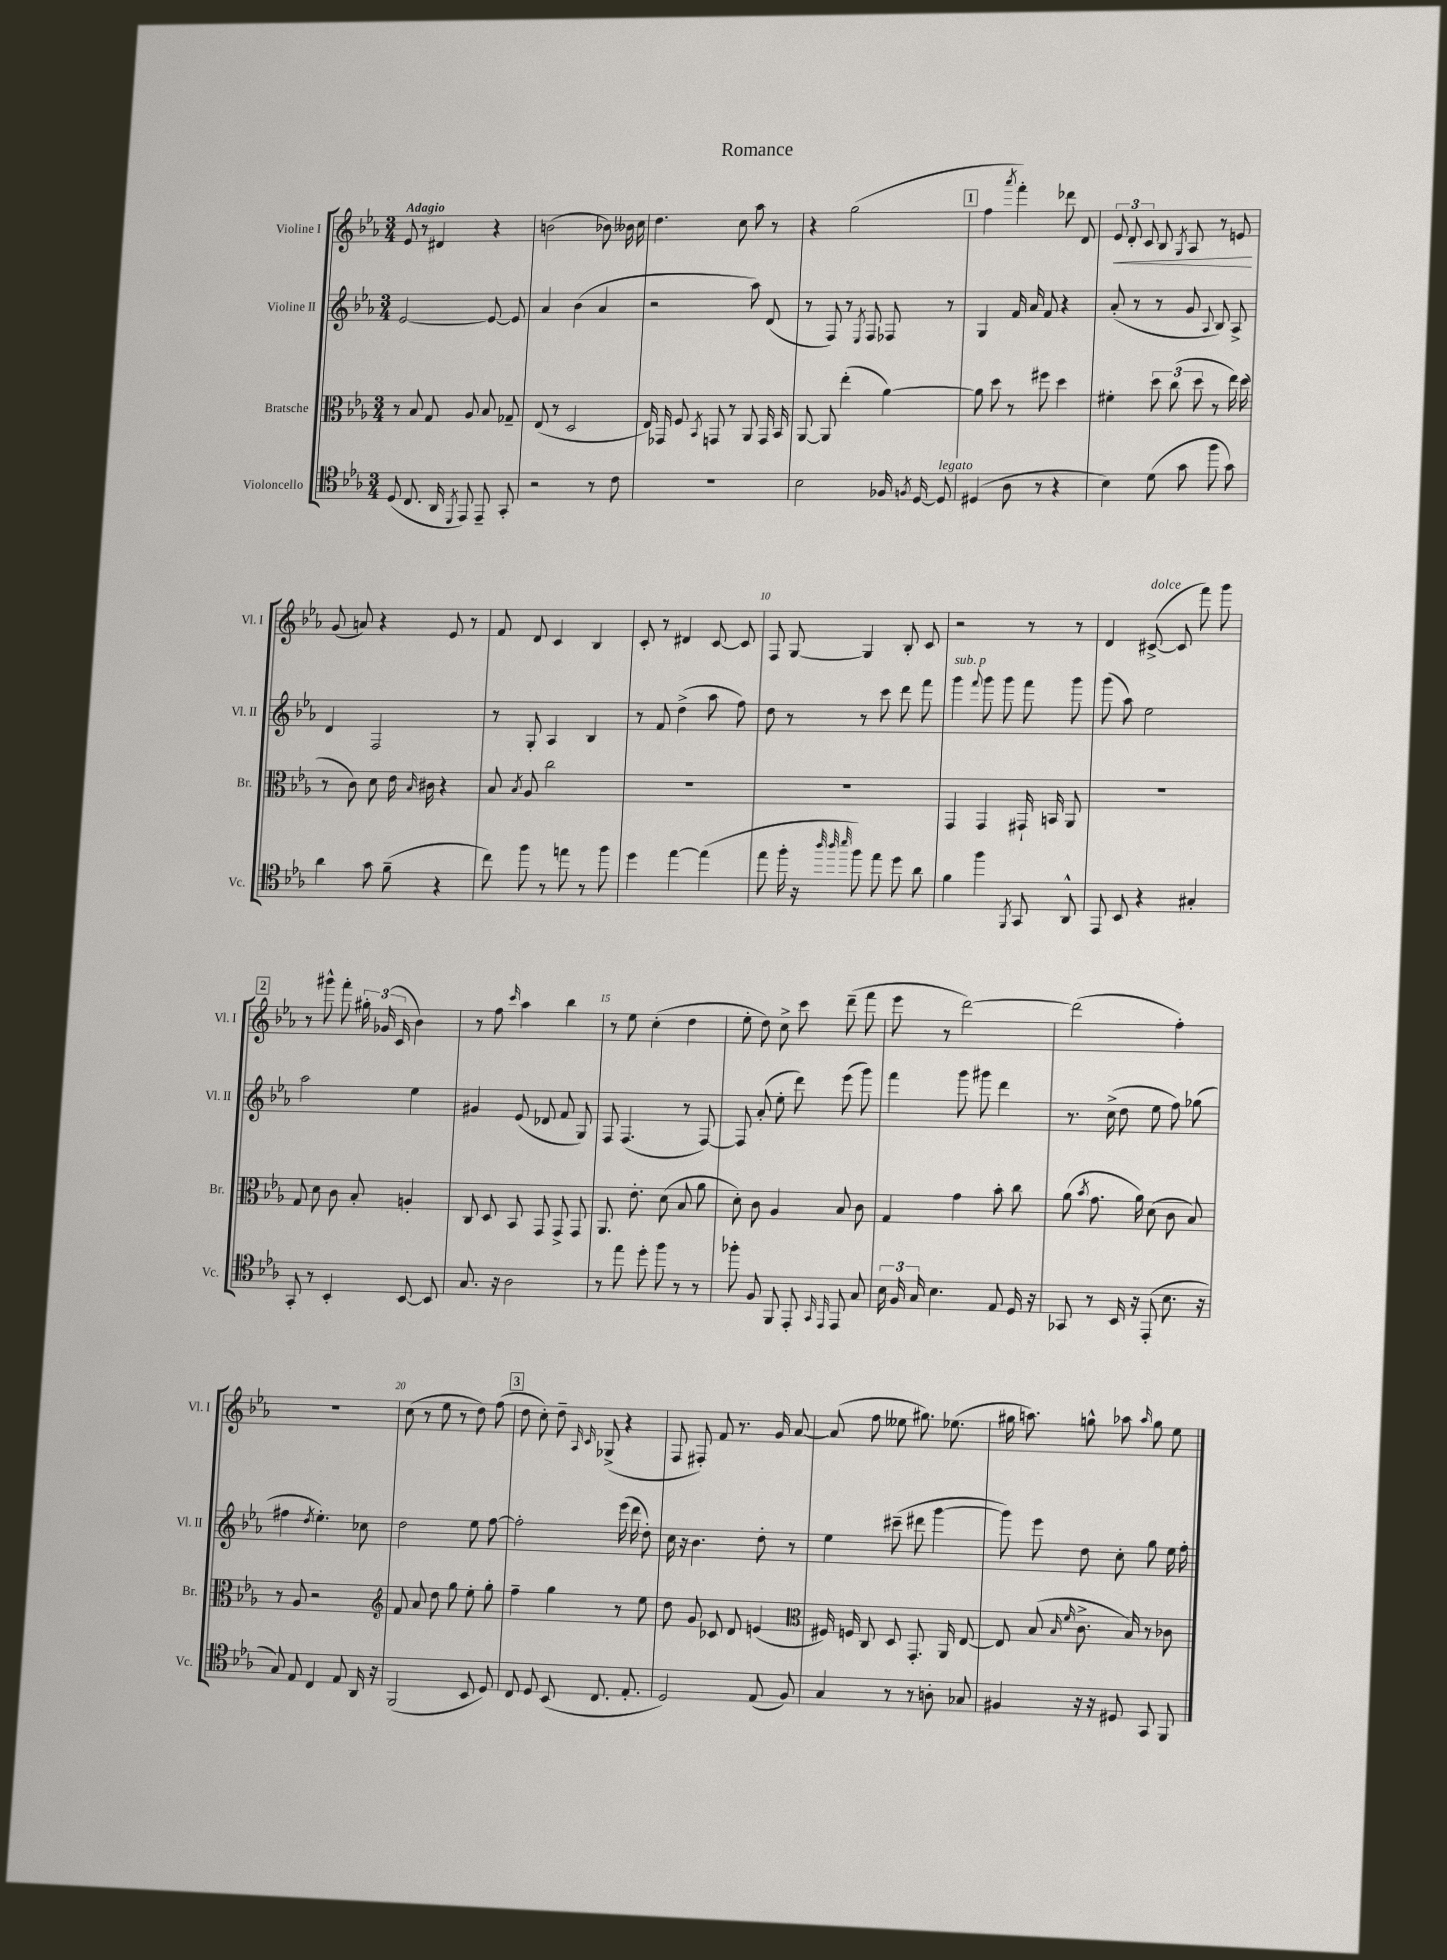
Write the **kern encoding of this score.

**kern	**kern	**kern	**kern
*staff4	*staff3	*staff2	*staff1
*clefC4	*clefC3	*clefG2	*clefG2
*k[b-e-a-]	*k[b-e-a-]	*k[b-e-a-]	*k[b-e-a-]
*M3/4	*M3/4	*M3/4	*M3/4
(8D	8r	[2e-	8e-
8.C	8B-	.	8r
.	8G	.	4d#
16AA-	.	.	.
8qDD	.	.	.
8EE-)	8A-	.	.
8EE-~	8B-	8e-_	4r
8GG'	8G-~	8e-]	.
=	=	=	=
2r	(8E-	4a-	(2b
.	8r	.	.
.	2D	(4b-	.
8r	.	4a-	8b-)
8c	.	.	16b--
.	.	.	16cc
=	=	=	=
2.r	16E-)	2r	4.dd
.	16GG-	.	.
.	8F	.	.
.	8qBB-	.	.
.	8GG	.	.
.	8r	.	8cc
.	8AA-	8aa-)	8aa-
.	16GG	(8d	8r
.	16BB-	.	.
=	=	=	=
2B-	[8AA-	8r	4r
.	8AA-]	8F)	.
.	(4ee-'	8r	(2gg
.	.	8qE-	.
.	.	8F	.
16F-	[4a-)	8F-	.
8qF	.	.	.
[16D	.	.	.
8D]	.	8r	.
=	=	=	=
(4D#	8a-]	4G	4ff
.	8dd	.	.
.	.	.	8qaaa-
8A-	8r	16f	4fff')
.	.	16a-	.
8r	8ff#	8f	.
4r	4dd	4r	8ddd-
.	.	.	8d
=	=	=	=
4B-)	4f#'	(8a-'	12e-
.	.	.	12d'
.	.	8r	.
.	.	.	12c
(8d	12dd	8r	8B-
.	(12cc	.	.
.	.	.	8qG
8g	.	8g	8A-
.	12dd	.	.
.	.	8qqA-	.
8ff	8r	8B-)	8r
8g)	16ee-)	8A-^	8e
.	(16dd	.	.
=	=	=	=
4a-	8r	4d	(8g
.	8c)	.	8a)
8g	8d	2F	4r
(8f~	16e-	.	.
.	16qqB-	.	.
.	16c#	.	.
4r	4r	.	8e-
.	.	.	8r
=	=	=	=
8cc)	8B-	8r	8f
.	8qB-	.	.
8ff	8A-	8G'	8d
8r	2cc	4A-	4c
8ee	.	.	.
8r	.	4B-	4B-
8ff	.	.	.
=	=	=	=
4dd	2.r	8r	8c'
.	.	8f	8r
[4ee-	.	(4dd^	4d#
(4ee-]	.	8aa-	[8c
.	.	8ff)	8c]
=	=	=	=
8ee-	2.r	8dd	8F
16ff'	.	8r	[8G
16r	.	.	.
32qqaa-	.	.	.
32qqaa-	.	.	.
32qqbb-	.	.	.
8ff)	.	8r	4G]
8ee-	.	8ccc	.
8dd	.	8ddd	8B-'
8a-	.	8fff	8c
=	=	=	=
4f	4GG	4ggg	2r
.	.	8qqfff	.
4ff	4GG	8ggg	.
.	.	8ggg	.
8qFF	.	.	.
8GG	16GG#`	8fff	8r
.	16BB	.	.
8AA-^^	8AA-	8ggg	8r
=	=	=	=
8EE-	2.r	(8ggg	4d
8BB-	.	8aa-)	.
4r	.	2ee-	([8c#^
.	.	.	8c#]
4G#'	.	.	8fff)
.	.	.	8ggg
=	=	=	=
8GG'	8G	2aa-	8r
8r	8d	.	8ggg#^^
4BB-'	8c	.	8fff'
.	8B-'	.	24gg#'
.	.	.	(24g-
.	.	.	24c
[8BB-	4A'	4ee-	4b-)
8BB-]	.	.	.
=	=	=	=
8.G	8C	4g#	8r
.	8D	.	8ff
16r	.	.	.
.	.	.	16qqccc
2A-	8BB-	(8e-	4aa-
.	8GG	8d-	.
.	8GG^	8f	4bb-
.	8GG	8G)	.
=	=	=	=
8r	8.AA-	8F	8r
8ee-	.	(4.F	8ee-
.	8.e-'	.	.
8dd'	.	.	(4cc'
8ff	(8d	.	.
8r	8B-	8r	4dd
8r	8a-	[8F)	.
=	=	=	=
8ff-'	8d')	8F]	8ee-'
8F	8c	(8a-'	8dd)
8FF	4A-	8ee-'	8cc^
8EE-'	.	8ddd)	8ccc
16qqGG	.	.	.
16qqEE-	.	.	.
8EE-	8B-	(8eee-	(8ddd~
8G	8c	8ggg)	8fff
=	=	=	=
24B-	4G	4fff	8eee-
24F	.	.	.
24G	.	.	.
4.B-	.	.	8r
.	4g	8ggg	[2ddd)
.	.	8ggg#	.
8E-	8b-'	4ddd	.
16D	8cc	.	.
16r	.	.	.
=	=	=	=
8GG-	(8a-	8.r	(2ddd]
.	8qb-	.	.
8r	8.g	.	.
.	.	(16cc^	.
16BB-	.	8dd	.
16r	16a-)	.	.
(8EE-'	(8d	8ee-	.
8.B-	8c	8ff)	4ff')
.	8B-)	(8gg-	.
16r	.	.	.
=	=	=	=
8G)	8r	4ff#	2.r
8E-	8A-	.	.
.	.	8qdd	.
4C	2r	4.ee-')	.
8E-	.	.	.
16AA-	.	8cc-	.
16r	.	.	.
=	=	=	=
*	*clefG2	*	*
(2FF	8f	2dd	(8cc
.	8a-	.	8r
.	8dd	.	8ee-
.	8gg	.	8r
8BB-	8ee-'	8ee-	8dd)
8D)	8gg'	[8ff	(8ff
=	=	=	=
8C	4ff~	2ff']	8dd
8D	.	.	8cc')
(8BB-	4gg	.	8dd~
.	.	.	16qqA-
.	.	.	16qqc
8.C	.	.	(8G-^
.	8r	(16eee-	4r
8.E-'	.	16ddd	.
.	8ee-	8dd')	.
=	=	=	=
2D)	8dd	16cc	8F
.	.	16r	.
.	8g	4.b-	8F#')
.	8c-	.	8f
.	8d	.	8.r
(8E-	(4e	8dd'	.
.	.	.	16g
8F)	.	8r	[8a-
=	=	=	=
*	*clefC3	*	*
4G	16F#)	4ee-	(8a-]
.	16F	.	.
.	8C	.	8ff
8r	8D	(8ccc#~	8ee--
8r	8.GG'	8ddd#	8.gg#)
8A'	.	[4ggg	.
.	16AA-	.	(8.ee-
8G-	[8E-	.	.
=	=	=	=
4F#	8E-]	8ggg])	16gg#
.	.	.	8.aa)
.	(8B-	8eee-	.
.	16qqB-	.	.
.	16qqf	.	.
16r	8.c^	8dd	8gg^^
16r	.	.	.
8D#	.	8cc'	8aa-
.	16B-)	.	.
.	.	.	16qqaa-
8GG	8r	8gg	8gg
8FF	8c-	16ee-	8ee-
.	.	16ff'	.
==	==	==	==
*-	*-	*-	*-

▸ 課題要件
上のリストで文字列「kern」を含む行の数を求め、数値のみを記せ。大文字と小文字は区別する。

▸ 解答
2